:: Objective ::
How many lines in the rows below contain the string "kern", with case counting? Give only the number.
::: Material shown
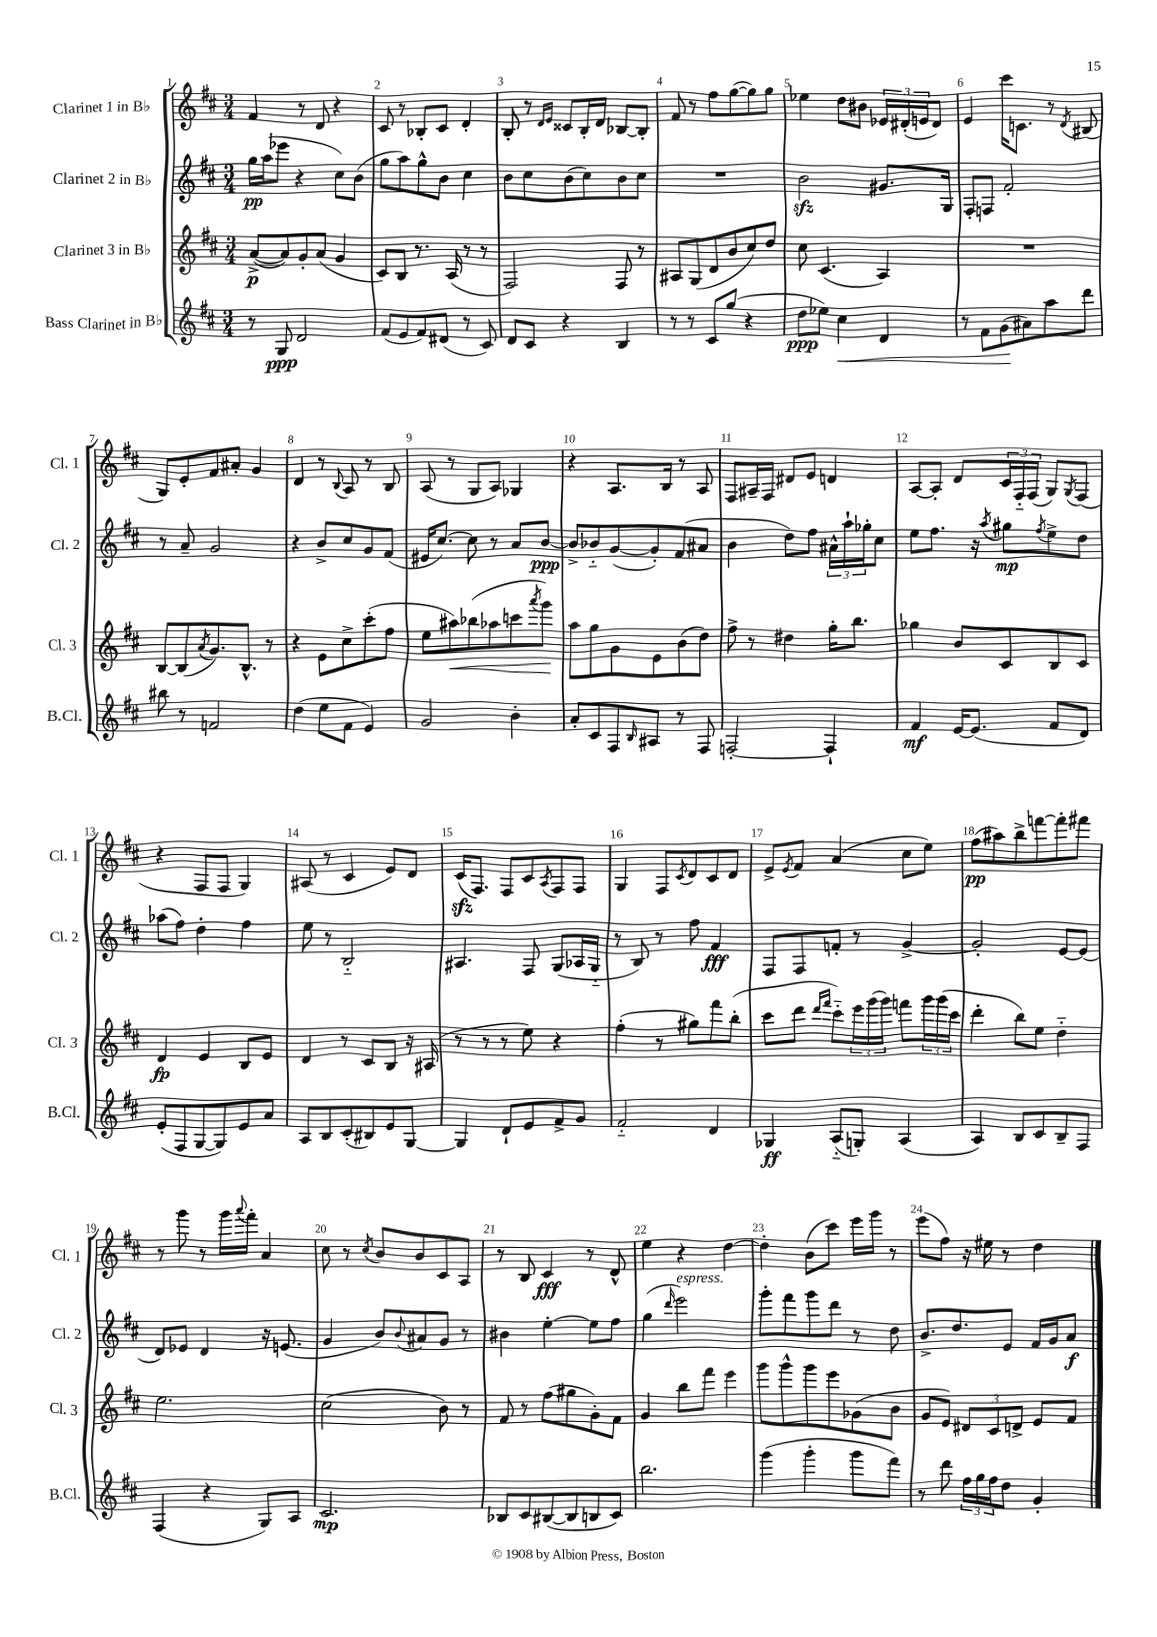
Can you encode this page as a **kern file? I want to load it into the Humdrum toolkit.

**kern	**dynam	**kern	**dynam	**kern	**dynam	**kern	**dynam
*part4	*part4	*part3	*part3	*part2	*part2	*part1	*part1
*staff4	*staff4	*staff3	*staff3	*staff2	*staff2	*staff1	*staff1
*I"Bass Clarinet in B♭	*	*I"Clarinet 3 in B♭	*	*I"Clarinet 2 in B♭	*	*I"Clarinet 1 in B♭	*
*I'B.Cl.	*	*I'Cl. 3	*	*I'Cl. 2	*	*I'Cl. 1	*
*clefG2	*	*clefG2	*	*clefG2	*	*clefG2	*
*k[f#c#]	*	*k[f#c#]	*	*k[f#c#]	*	*k[f#c#]	*
*M3/4	*	*M3/4	*	*M3/4	*	*M3/4	*
=1	=1	=1	=1	=1	=1	=1	=1
8r	.	([8a^/L	p	16gg\LL	pp	4f#/	.
.	.	.	.	(16aa\J	.	.	.
8G/	ppp	8a/])	.	8eee-X\J	.	.	.
2d/	.	8g'/	.	4r	.	8r	.
.	.	(8a/J	.	.	.	8d/	.
.	.	4g/	.	8cc#\L)	.	4r	.
.	.	.	.	(8b\J	.	.	.
=2	=2	=2	=2	=2	=2	=2	=2
(8f#/L	.	8c#/L)	.	8gg\L	.	8c#/	.
8e/	.	8B/J	.	8aa\)	.	8r	.
8f#/)	.	8.r	.	8gg^^\	.	8B-X'/L	.
(8d#X/J	.	.	.	8b\J	.	8c#/J	.
.	.	(16A/	.	.	.	.	.
8r	.	8r	.	4cc#\	.	4d'/	.
8c#/)	.	8r	.	.	.	.	.
=3	=3	=3	=3	=3	=3	=3	=3
8d/L	.	2F#/)	.	8b\L	.	8B'/	.
8c#/J	.	.	.	8cc#\	.	8r	.
.	.	.	.	.	.	16qqd/LL	.
.	.	.	.	.	.	16qqe/JJ	.
4r	.	.	.	(8b\	.	8c##X/L	.
.	.	.	.	8cc#\)	.	16B'/L	.
.	.	.	.	.	.	16d/JJ	.
4B/	.	8F#/	.	8b\	.	[8B-X/L	.
.	.	8r	.	8cc#\J	.	8B-'/J]	.
=4	=4	=4	=4	=4	=4	=4	=4
8r	.	8A#X/L	.	2.r	.	8f#/	.
8r	.	(8G/	.	.	.	8r	.
8c#/L	.	8d/	.	.	.	8ff#\L	.
(8gg/J	.	8b/	.	.	.	([8gg\	.
4r	.	8cc#/)	.	.	.	8gg\])	.
.	.	8dd/J	.	.	.	8gg\J	.
=5	=5	=5	=5	=5	=5	=5	=5
8dd\L	ppp	8cc#\	.	2bzz\	.	4ee-X\	.
8ee-X\J)	.	(4.c#/	.	.	.	.	.
!	!LO:HP:b	!	!	!	!	!	!
4cc#\	<	.	.	.	.	8dd\L	.
.	.	.	.	.	.	8b#X\J	.
4d/	.	4A/)	.	8.g#X/L	.	24e-X/LL	.
.	.	.	.	.	.	(24d#X'/	.
.	.	.	.	.	.	24en/J	.
.	.	.	.	.	.	8d#/J)	.
.	.	.	.	16G/Jk	.	.	.
=6	=6	=6	=6	=6	=6	=6	=6
8r	.	2.r	.	8F#'/L	.	4e/	.
8f#\L	.	.	.	8Fn/J	.	.	.
(8g\	.	.	.	2f#'/	.	16ccc#\KL	.
.	.	.	.	.	.	8.cn\J	.
8a#X\)	[	.	.	.	.	.	.
8aa\	.	.	.	.	.	8r	.
.	.	.	.	.	.	8qd/	.
8ddd\J	.	.	.	.	.	(8B#X/	.
!!LO:LB:g=z
=7	=7	=7	=7	=7	=7	=7	=7
8bb#X\	.	[8B/L	.	8r	.	8G/L)	.
8r	.	(8B/]	.	8a~/	.	8e'/	.
.	.	8qa/	.	.	.	.	.
2fn/	.	8.g/)	.	2g/	.	8f#/	.
.	.	.	.	.	.	8a#X'/J	.
.	.	8.B^^/J	.	.	.	.	.
.	.	.	.	.	.	4g/	.
.	.	8r	.	.	.	.	.
=8	=8	=8	=8	=8	=8	=8	=8
(4dd\	.	4r	.	4r	.	4d/	.
8ee\L	.	8e\L	.	8b^/L	.	8r	.
.	.	.	.	.	.	8qqB/	.
8f#\J	.	8cc#^\	.	8cc#/	.	8A/	.
4e/)	.	(8ccc#'\	.	8g/	.	8r	.
.	.	8ff#\J	.	(8f#/J	.	8B/	.
=9	=9	=9	=9	=9	=9	=9	=9
2g/	.	8ee\L	.	16e#X/KL	.	(8A/	.
.	.	.	.	[8.cc#/J)	.	.	.
!	!	!	!LO:HP:b	!	!	!	!
.	.	8aa#X\)	<	.	.	8r	.
.	.	(8bb-X\	.	8cc#\]	.	8G/L	.
.	.	8aa-X\	.	8r	.	8A/J)	.
4b'\	.	8cccn\	.	8a/L	.	4G-X/	.
.	.	8qaaa/	.	.	.	.	.
.	.	8ggg\J)	.	[8b/J	ppp	.	.
.	.	.	[	.	.	.	.
=10	=10	=10	=10	=10	=10	=10	=10
8a'/L	.	8aa\L	.	8b^/L]	.	4r	.
8c#/	.	8gg\	.	8b-X/	.	.	.
8F#/	.	8g\	.	([8g/	.	8.A/L	.
16qqB/	.	.	.	.	.	.	.
8A#X/J	.	8e\	.	8g'/])	.	.	.
.	.	.	.	.	.	16B/Jk	.
8r	.	(8b\	.	(8f#/	.	8r	.
8F#/	.	8dd\J)	.	8a#X/J	.	8A/	.
=11	=11	=11	=11	=11	=11	=11	=11
[2Fn'/	.	8ff#^\	.	4b\	.	8F#/L	.
.	.	8r	.	.	.	16A#X~/L	.
.	.	.	.	.	.	16F#/JJ	.
.	.	4dd#X\	.	8dd\L)	.	8d#X/L	.
.	.	.	.	8ff#\J	.	8e/J	.
4F`/]	.	16gg'\KL	.	24a#X^^\LL	.	4dn/	.
.	.	.	.	24aa`\	.	.	.
.	.	8.bb\J	.	.	.	.	.
.	.	.	.	24gg-X'\J	.	.	.
.	.	.	.	8cc#\J	.	.	.
=12	=12	=12	=12	=12	=12	=12	=12
4f#/	mf	4gg-X\	.	8ee\L	.	[8A/L	.
.	.	.	.	8.ff#\J	.	8A'/J]	.
[16e/KL	.	8b/L	.	.	.	8d/L	.
(8.e/J]	.	.	.	16r	.	.	.
.	.	.	.	8qaa/	.	.	.
.	.	8c#/	.	8gg#X\L	mp	24c#/L	.
.	.	.	.	.	.	24F#/	.
.	.	.	.	.	.	(24F#/JJ	.
.	.	.	.	8qff#/	.	.	.
8f#/L	.	8B/	.	8ee^\	.	8G/L)	.
.	.	.	.	.	.	8qG/	.
8d/J)	.	8c#/J	.	8dd\J	.	(8F#/J	.
!!LO:LB:g=z
=13	=13	=13	=13	=13	=13	=13	=13
(8e'/L	.	4d/	fp	(8aa-X\L	.	4r	.
8F#/	.	.	.	8ff#\J)	.	.	.
[8G/	.	4e/	.	4dd'\	.	8F#/L	.
8G/])	.	.	.	.	.	8F#/J	.
8e/	.	8B/L	.	4ff#\	.	4G/)	.
8a/J	.	8e/J	.	.	.	.	.
=14	=14	=14	=14	=14	=14	=14	=14
8A/L	.	4d/	.	8ee\	.	(8A#X/	.
8B/	.	.	.	8r	.	8r	.
(8c#'/	.	8r	.	2B/	.	4c#/	.
8B#X/)	.	8c#/L	.	.	.	.	.
8e/	.	8B/J	.	.	.	8e/L)	.
[8G/J	.	16r	.	.	.	8d/J	.
.	.	(16A#X/	.	.	.	.	.
=15	=15	=15	=15	=15	=15	=15	=15
4G/]	.	8r	.	4.A#X/	.	(16c#zz/KL	.
.	.	.	.	.	.	8.F#/J)	.
.	.	8r	.	.	.	.	.
8d`/L	.	8r	.	.	.	8F#/L	.
8e/	.	8ee\)	.	8F#/	.	8c#/	.
.	.	.	.	.	.	8qA/	.
8f#^/	.	4r	.	(8G/L	.	8F#/	.
8g/J	.	.	.	16A-X/L	.	8F#/J	.
.	.	.	.	16G/JJ	.	.	.
=16	=16	=16	=16	=16	=16	=16	=16
2f#/	.	(4ff#'\	.	8r	.	4G/	.
.	.	.	.	8B/)	.	.	.
.	.	8r	.	8r	.	8F#/L	.
.	.	.	.	.	.	8qc#/	.
.	.	8gg#X\L)	.	8ff#\	.	8d/	.
4d/	.	8fff#\	.	4f#/	fff	8c#/	.
.	.	(8bb'\J	.	.	.	8d/J	.
=17	=17	=17	=17	=17	=17	=17	=17
4G-X/	ff	8ccc#\L	.	8F#/L	.	8e^/L	.
.	.	.	.	.	.	8qe/	.
.	.	8ddd\J	.	8F#/	.	8f#/J	.
.	.	16qqddd/LL	.	.	.	.	.
.	.	16qqfff#/JJ	.	.	.	.	.
(8A/L	.	8ccc#\L)	.	8fn'/J	.	(4a/	.
8Gn'/J)	.	24eee\L	.	8r	.	.	.
.	.	(24ggg\	.	.	.	.	.
.	.	24ggg\JJ)	.	.	.	.	.
(4A/	.	8fffn\L	.	[4g^/	.	8cc#\L	.
.	.	24ggg\L	.	.	.	8ee\J)	.
.	.	(24ggg\	.	.	.	.	.
.	.	24ccc#\JJ	.	.	.	.	.
=18	=18	=18	=18	=18	=18	=18	=18
4A/)	.	4ddd'\	.	2g'/]	.	(8ff#\L	pp
.	.	.	.	.	.	8aa#X\)	.
8B/L	.	8bb\L)	.	.	.	8bb^\	.
8c#/	.	8ee\J	.	.	.	[8fffn\	.
8B~/	.	4dd\	.	[8e/L	.	8fff'\]	.
8F#/J	.	.	.	(8e/J]	.	8fff#X\J	.
!!LO:LB:g=z
=19	=19	=19	=19	=19	=19	=19	=19
(4F#/	.	2.ee\	.	8d/L)	.	8r	.
.	.	.	.	8e-X/J	.	8ggg\	.
4r	.	.	.	4d/	.	8r	.
.	.	.	.	.	.	16ggg\LL	.
.	.	.	.	.	.	8qqaaa/	.
.	.	.	.	.	.	16fff#'\JJ	.
8G/L)	.	.	.	16r	.	4a/	.
.	.	.	.	(8.en/	.	.	.
8A/J	.	.	.	.	.	.	.
=20	=20	=20	=20	=20	=20	=20	=20
2.c#/	mp	(2cc#\	.	4g/	.	8cc#\	.
.	.	.	.	.	.	8r	.
.	.	.	.	.	.	8qcc#/	.
.	.	.	.	8b/L)	.	8b/L	.
.	.	.	.	8qqb/	.	.	.
.	.	.	.	8a#X/	.	8b/	.
.	.	8b\)	.	8g/J	.	8c#/	.
.	.	8r	.	8r	.	8A/J	.
=21	=21	=21	=21	=21	=21	=21	=21
8B-X/L	.	8f#/	.	4b#X\	.	8r	.
8c#/	.	8r	.	.	.	8B/	.
([8B#X/	.	(8ff#\L	.	[4ee'\	.	4c#/	fff
8B#/]	.	8gg#X\	.	.	.	.	.
8Bn/	.	8g'\)	.	8ee\L]	.	8r	.
8c#/J)	.	8f#\J	.	8ff#\J	.	8d^^/	.
=22	=22	=22	=22	=22	=22	=22	=22
2.bb\	.	4g/	.	(4gg\	.	4ee\	.
.	.	.	.	16qqddd/	.	.	.
!	!	!	!	!LO:TX:a:i:t=espress.	!	!	!
.	.	8bb\L	.	2eee\)	.	4r	.
.	.	8fff#\J	.	.	.	.	.
.	.	4eee\	.	.	.	[4dd\	.
=23	=23	=23	=23	=23	=23	=23	=23
(4ggg\	.	8ggg\L	.	8ggg'\L	.	4dd'\]	.
.	.	8ggg^^\	.	8fff#\	.	.	.
4ggg'\	.	8ggg\	.	8ggg\	.	(8b\L	.
.	.	8eee\	.	8ddd\J	.	8ccc#\J)	.
8ggg\L	.	(8g-X\	.	8r	.	16eee\LL	.
.	.	.	.	.	.	16ggg\JJ	.
8fff#\J)	.	8b\J	.	8dd\	.	8r	.
=24	=24	=24	=24	=24	=24	=24	=24
8r	.	8g/L	.	8.b^/L	.	(8eee\L	.
8ddd\	.	8e/J)	.	.	.	8ff#\J)	.
.	.	.	.	8.dd/	.	.	.
24ff#\LL	.	12d#X/L	.	.	.	16r	.
24gg\	.	.	.	.	.	.	.
.	.	.	.	.	.	16ee#X\	.
24ff#\J	.	12c#/	.	.	.	.	.
8dd\J	.	.	.	8e/J	.	8r	.
.	.	12dn^/J	.	.	.	.	.
4g'/	.	8e/L	.	16f#/LL	.	4dd\	.
.	.	.	.	16g/J	.	.	.
.	.	8f#/J	.	8a/J	f	.	.
==	==	==	==	==	==	==	==
*-	*-	*-	*-	*-	*-	*-	*-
::::::
:: Result of this task ::
2